Set task: Reproduce all of the data below line for line, leaving every character unchanged.

Provided records:
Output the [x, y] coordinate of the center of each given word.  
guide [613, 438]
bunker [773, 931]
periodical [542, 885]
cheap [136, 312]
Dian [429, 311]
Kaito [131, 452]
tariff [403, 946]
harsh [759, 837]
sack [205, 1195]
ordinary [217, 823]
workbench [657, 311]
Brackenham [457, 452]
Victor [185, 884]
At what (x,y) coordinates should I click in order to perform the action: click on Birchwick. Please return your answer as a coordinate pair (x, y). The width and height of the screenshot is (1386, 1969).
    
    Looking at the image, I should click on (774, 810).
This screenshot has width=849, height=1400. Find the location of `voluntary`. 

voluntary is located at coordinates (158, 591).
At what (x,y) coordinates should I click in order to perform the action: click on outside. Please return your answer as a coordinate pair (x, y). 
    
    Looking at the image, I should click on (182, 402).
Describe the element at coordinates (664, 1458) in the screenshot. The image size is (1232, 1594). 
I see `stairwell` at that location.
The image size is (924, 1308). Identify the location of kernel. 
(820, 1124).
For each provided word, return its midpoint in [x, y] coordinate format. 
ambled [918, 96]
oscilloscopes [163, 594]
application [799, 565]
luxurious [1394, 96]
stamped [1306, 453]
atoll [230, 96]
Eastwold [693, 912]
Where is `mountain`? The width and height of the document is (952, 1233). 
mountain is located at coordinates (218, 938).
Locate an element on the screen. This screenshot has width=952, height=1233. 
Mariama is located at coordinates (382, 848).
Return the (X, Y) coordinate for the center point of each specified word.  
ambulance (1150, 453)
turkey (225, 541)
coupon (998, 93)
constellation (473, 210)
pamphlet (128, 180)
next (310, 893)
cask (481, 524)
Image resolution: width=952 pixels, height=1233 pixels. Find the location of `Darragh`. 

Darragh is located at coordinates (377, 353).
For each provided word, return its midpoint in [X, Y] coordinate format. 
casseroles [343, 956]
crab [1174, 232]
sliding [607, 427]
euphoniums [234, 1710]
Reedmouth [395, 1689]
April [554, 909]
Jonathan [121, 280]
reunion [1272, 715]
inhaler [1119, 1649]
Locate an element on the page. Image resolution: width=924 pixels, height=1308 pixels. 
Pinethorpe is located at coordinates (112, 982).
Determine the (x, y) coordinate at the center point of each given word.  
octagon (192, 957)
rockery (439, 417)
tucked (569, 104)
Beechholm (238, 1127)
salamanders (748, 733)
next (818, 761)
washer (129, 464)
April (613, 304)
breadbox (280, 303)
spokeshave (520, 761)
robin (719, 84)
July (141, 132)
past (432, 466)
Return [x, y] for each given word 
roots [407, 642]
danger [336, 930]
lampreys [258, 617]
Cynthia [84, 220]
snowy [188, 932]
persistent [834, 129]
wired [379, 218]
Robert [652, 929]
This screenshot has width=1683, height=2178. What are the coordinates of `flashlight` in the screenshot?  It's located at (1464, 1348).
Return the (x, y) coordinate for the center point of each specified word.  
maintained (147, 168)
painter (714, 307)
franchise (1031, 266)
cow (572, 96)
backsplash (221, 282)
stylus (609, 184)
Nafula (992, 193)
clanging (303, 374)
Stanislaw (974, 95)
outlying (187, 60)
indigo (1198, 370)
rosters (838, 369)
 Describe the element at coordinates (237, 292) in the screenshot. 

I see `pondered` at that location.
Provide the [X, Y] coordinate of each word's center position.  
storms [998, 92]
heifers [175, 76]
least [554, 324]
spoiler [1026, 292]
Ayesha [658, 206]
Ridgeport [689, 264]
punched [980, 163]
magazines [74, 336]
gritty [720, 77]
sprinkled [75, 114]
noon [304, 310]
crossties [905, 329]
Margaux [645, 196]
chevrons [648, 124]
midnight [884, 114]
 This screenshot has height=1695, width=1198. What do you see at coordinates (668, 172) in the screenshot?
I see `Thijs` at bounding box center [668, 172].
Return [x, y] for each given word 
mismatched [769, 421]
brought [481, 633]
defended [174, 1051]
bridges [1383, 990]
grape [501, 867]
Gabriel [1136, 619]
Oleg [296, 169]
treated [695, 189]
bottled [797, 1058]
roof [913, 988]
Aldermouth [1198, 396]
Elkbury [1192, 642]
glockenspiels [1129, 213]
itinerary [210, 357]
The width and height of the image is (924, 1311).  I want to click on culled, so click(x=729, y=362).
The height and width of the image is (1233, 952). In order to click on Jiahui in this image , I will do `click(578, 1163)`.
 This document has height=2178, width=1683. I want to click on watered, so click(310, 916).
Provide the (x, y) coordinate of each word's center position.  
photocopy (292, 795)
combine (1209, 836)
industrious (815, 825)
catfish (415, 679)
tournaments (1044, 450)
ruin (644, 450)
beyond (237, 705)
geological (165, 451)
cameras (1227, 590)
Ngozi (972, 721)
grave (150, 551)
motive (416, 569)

Correct answer:
Output the [x, y] coordinate of the center of each given word.  
guide [613, 438]
bunker [773, 931]
periodical [542, 885]
cheap [136, 312]
Dian [429, 311]
Kaito [131, 452]
tariff [403, 946]
harsh [759, 837]
sack [205, 1195]
ordinary [217, 823]
workbench [657, 311]
Brackenham [457, 452]
Victor [185, 884]
At what (x,y) coordinates should I click in order to perform the action: click on Birchwick. Please return your answer as a coordinate pair (x, y). The width and height of the screenshot is (1386, 1969).
    
    Looking at the image, I should click on (774, 810).
This screenshot has width=849, height=1400. Find the location of `voluntary`. 

voluntary is located at coordinates (158, 591).
At what (x,y) coordinates should I click in order to perform the action: click on outside. Please return your answer as a coordinate pair (x, y). 
    
    Looking at the image, I should click on (182, 402).
Describe the element at coordinates (664, 1458) in the screenshot. The image size is (1232, 1594). 
I see `stairwell` at that location.
The image size is (924, 1308). Identify the location of kernel. 
(820, 1124).
For each provided word, return its midpoint in [x, y] coordinate format. 
ambled [918, 96]
oscilloscopes [163, 594]
application [799, 565]
luxurious [1394, 96]
stamped [1306, 453]
atoll [230, 96]
Eastwold [693, 912]
Where is `mountain`? The width and height of the document is (952, 1233). 
mountain is located at coordinates (218, 938).
Locate an element on the screen. This screenshot has width=952, height=1233. 
Mariama is located at coordinates (382, 848).
Return the (X, Y) coordinate for the center point of each specified word.  
ambulance (1150, 453)
turkey (225, 541)
coupon (998, 93)
constellation (473, 210)
pamphlet (128, 180)
next (310, 893)
cask (481, 524)
Image resolution: width=952 pixels, height=1233 pixels. Find the location of `Darragh`. 

Darragh is located at coordinates (377, 353).
For each provided word, return its midpoint in [X, Y] coordinate format. 
casseroles [343, 956]
crab [1174, 232]
sliding [607, 427]
euphoniums [234, 1710]
Reedmouth [395, 1689]
April [554, 909]
Jonathan [121, 280]
reunion [1272, 715]
inhaler [1119, 1649]
Locate an element on the page. Image resolution: width=924 pixels, height=1308 pixels. 
Pinethorpe is located at coordinates (112, 982).
Determine the (x, y) coordinate at the center point of each given word.  
octagon (192, 957)
rockery (439, 417)
tucked (569, 104)
Beechholm (238, 1127)
salamanders (748, 733)
next (818, 761)
washer (129, 464)
April (613, 304)
breadbox (280, 303)
spokeshave (520, 761)
robin (719, 84)
July (141, 132)
past (432, 466)
Return [x, y] for each given word 
roots [407, 642]
danger [336, 930]
lampreys [258, 617]
Cynthia [84, 220]
snowy [188, 932]
persistent [834, 129]
wired [379, 218]
Robert [652, 929]
This screenshot has width=1683, height=2178. What are the coordinates of `flashlight` in the screenshot?  It's located at (1464, 1348).
Return the (x, y) coordinate for the center point of each specified word.  
maintained (147, 168)
painter (714, 307)
franchise (1031, 266)
cow (572, 96)
backsplash (221, 282)
stylus (609, 184)
Nafula (992, 193)
clanging (303, 374)
Stanislaw (974, 95)
outlying (187, 60)
indigo (1198, 370)
rosters (838, 369)
 Describe the element at coordinates (237, 292) in the screenshot. 

I see `pondered` at that location.
Provide the [X, Y] coordinate of each word's center position.  
storms [998, 92]
heifers [175, 76]
least [554, 324]
spoiler [1026, 292]
Ayesha [658, 206]
Ridgeport [689, 264]
punched [980, 163]
magazines [74, 336]
gritty [720, 77]
sprinkled [75, 114]
noon [304, 310]
crossties [905, 329]
Margaux [645, 196]
chevrons [648, 124]
midnight [884, 114]
 This screenshot has height=1695, width=1198. What do you see at coordinates (668, 172) in the screenshot?
I see `Thijs` at bounding box center [668, 172].
Return [x, y] for each given word 
mismatched [769, 421]
brought [481, 633]
defended [174, 1051]
bridges [1383, 990]
grape [501, 867]
Gabriel [1136, 619]
Oleg [296, 169]
treated [695, 189]
bottled [797, 1058]
roof [913, 988]
Aldermouth [1198, 396]
Elkbury [1192, 642]
glockenspiels [1129, 213]
itinerary [210, 357]
The width and height of the image is (924, 1311).  I want to click on culled, so click(x=729, y=362).
The height and width of the image is (1233, 952). In order to click on Jiahui in this image , I will do `click(578, 1163)`.
 This document has height=2178, width=1683. I want to click on watered, so click(310, 916).
Provide the (x, y) coordinate of each word's center position.  
photocopy (292, 795)
combine (1209, 836)
industrious (815, 825)
catfish (415, 679)
tournaments (1044, 450)
ruin (644, 450)
beyond (237, 705)
geological (165, 451)
cameras (1227, 590)
Ngozi (972, 721)
grave (150, 551)
motive (416, 569)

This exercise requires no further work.